Dataset extract:
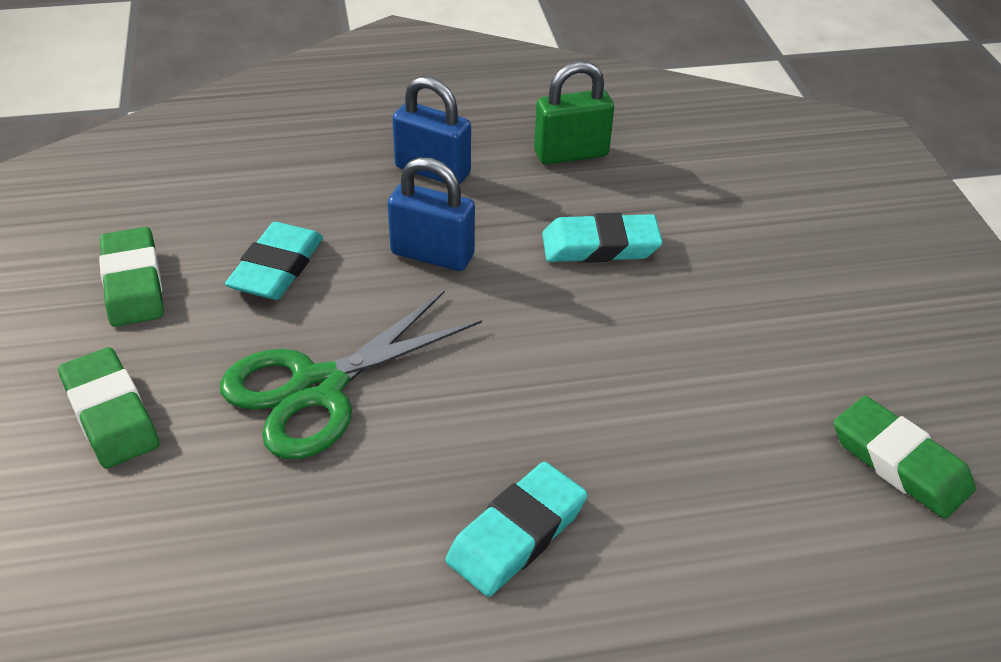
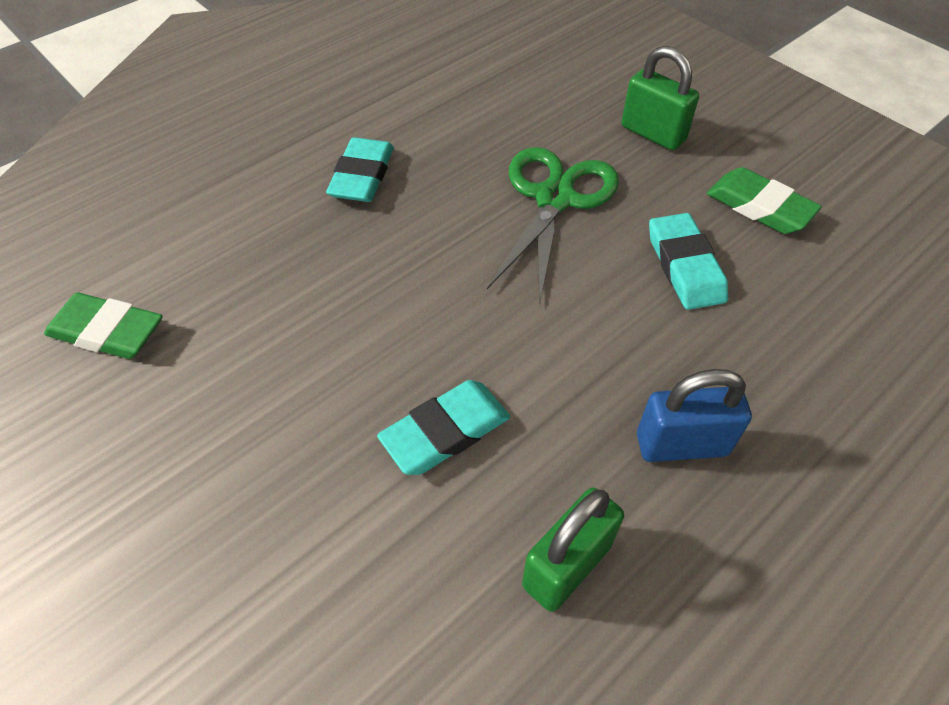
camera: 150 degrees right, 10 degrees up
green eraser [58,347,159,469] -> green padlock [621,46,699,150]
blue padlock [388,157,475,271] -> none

==

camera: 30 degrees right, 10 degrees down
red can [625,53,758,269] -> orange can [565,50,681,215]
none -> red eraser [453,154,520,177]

Task objective: In the material above, which lines contain "right"? Copy each of them.

Written solution:
camera: 150 degrees right, 10 degrees up
camera: 30 degrees right, 10 degrees down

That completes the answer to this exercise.